--- RECORD SET Enclosed Below ---
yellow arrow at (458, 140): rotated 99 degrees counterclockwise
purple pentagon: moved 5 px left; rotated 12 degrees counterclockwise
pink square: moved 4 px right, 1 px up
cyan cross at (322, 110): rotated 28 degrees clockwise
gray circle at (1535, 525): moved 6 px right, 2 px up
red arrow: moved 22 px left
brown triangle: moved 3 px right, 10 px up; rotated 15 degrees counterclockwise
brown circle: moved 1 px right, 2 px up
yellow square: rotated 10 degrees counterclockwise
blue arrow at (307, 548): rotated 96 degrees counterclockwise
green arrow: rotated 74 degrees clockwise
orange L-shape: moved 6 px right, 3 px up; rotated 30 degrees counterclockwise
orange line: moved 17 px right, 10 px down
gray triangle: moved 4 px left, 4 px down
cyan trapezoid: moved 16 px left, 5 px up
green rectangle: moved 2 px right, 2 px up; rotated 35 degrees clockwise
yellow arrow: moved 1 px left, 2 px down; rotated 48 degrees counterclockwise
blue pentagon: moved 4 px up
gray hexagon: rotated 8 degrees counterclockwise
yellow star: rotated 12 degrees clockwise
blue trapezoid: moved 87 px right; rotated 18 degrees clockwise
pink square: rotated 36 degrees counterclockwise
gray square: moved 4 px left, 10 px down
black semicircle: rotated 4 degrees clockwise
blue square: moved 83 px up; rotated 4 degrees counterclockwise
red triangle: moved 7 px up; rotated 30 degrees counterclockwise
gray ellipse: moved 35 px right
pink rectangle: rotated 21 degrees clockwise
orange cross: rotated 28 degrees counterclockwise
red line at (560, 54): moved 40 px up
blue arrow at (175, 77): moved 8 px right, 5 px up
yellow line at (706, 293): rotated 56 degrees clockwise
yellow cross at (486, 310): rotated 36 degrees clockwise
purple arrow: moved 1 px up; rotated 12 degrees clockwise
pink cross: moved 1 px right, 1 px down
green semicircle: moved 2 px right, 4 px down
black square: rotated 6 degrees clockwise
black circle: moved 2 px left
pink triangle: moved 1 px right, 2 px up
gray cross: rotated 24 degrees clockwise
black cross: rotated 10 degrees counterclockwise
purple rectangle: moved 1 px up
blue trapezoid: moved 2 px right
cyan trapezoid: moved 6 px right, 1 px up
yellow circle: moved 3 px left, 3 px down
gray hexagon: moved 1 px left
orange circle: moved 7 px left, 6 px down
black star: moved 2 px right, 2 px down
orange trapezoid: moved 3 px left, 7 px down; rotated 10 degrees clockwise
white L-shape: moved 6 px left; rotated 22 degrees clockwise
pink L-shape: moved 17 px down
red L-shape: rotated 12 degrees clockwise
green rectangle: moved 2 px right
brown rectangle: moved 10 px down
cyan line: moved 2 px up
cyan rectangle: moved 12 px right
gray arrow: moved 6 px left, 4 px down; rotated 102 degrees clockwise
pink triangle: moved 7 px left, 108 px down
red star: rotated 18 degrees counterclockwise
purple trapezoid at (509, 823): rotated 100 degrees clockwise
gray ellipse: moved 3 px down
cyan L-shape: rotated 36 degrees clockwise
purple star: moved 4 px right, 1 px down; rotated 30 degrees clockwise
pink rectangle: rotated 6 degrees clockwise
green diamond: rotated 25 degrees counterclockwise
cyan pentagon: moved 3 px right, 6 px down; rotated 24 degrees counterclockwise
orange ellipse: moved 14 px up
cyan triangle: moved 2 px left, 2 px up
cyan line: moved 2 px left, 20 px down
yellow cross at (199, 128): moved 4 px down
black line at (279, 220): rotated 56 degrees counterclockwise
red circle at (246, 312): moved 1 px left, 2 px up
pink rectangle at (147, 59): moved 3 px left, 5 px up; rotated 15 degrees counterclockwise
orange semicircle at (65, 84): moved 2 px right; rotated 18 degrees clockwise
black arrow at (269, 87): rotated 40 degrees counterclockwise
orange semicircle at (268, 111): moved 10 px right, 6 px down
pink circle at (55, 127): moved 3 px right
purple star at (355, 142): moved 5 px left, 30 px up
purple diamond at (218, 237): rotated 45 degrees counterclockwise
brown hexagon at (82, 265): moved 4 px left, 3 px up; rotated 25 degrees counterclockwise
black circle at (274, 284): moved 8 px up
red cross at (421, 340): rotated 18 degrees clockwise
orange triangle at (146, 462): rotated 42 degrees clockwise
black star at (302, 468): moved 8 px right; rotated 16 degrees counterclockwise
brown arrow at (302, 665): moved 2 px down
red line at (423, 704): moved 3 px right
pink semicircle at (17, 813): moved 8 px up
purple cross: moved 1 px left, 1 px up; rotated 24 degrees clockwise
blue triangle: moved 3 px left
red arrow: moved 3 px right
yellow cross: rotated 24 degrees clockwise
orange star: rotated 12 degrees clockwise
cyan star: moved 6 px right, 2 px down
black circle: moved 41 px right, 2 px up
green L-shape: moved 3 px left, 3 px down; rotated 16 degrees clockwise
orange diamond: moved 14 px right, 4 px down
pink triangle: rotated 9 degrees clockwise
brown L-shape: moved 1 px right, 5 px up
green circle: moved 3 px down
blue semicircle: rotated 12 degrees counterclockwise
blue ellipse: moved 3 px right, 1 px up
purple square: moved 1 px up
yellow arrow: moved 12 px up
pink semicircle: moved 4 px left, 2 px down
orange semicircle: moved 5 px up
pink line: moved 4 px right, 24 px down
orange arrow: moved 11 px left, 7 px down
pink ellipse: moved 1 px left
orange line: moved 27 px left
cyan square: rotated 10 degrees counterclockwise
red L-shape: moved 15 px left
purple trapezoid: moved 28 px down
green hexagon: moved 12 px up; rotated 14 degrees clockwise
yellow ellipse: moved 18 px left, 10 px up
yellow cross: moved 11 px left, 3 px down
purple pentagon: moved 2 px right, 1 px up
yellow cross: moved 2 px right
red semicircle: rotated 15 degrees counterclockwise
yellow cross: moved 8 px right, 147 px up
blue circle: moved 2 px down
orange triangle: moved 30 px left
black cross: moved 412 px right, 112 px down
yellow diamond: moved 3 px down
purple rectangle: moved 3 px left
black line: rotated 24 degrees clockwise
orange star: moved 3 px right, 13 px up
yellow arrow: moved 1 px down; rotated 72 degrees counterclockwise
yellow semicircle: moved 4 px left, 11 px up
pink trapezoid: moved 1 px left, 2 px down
--- End of Enclosed RECORD SET ---
§ WORK ITEM: Print, please, the lines above from the very first through the one that holds "orange line: moved 17 px right, 10 px down", both included, word for word and with nothing else.

§ RESULT FOR THIS TASK:
yellow arrow at (458, 140): rotated 99 degrees counterclockwise
purple pentagon: moved 5 px left; rotated 12 degrees counterclockwise
pink square: moved 4 px right, 1 px up
cyan cross at (322, 110): rotated 28 degrees clockwise
gray circle at (1535, 525): moved 6 px right, 2 px up
red arrow: moved 22 px left
brown triangle: moved 3 px right, 10 px up; rotated 15 degrees counterclockwise
brown circle: moved 1 px right, 2 px up
yellow square: rotated 10 degrees counterclockwise
blue arrow at (307, 548): rotated 96 degrees counterclockwise
green arrow: rotated 74 degrees clockwise
orange L-shape: moved 6 px right, 3 px up; rotated 30 degrees counterclockwise
orange line: moved 17 px right, 10 px down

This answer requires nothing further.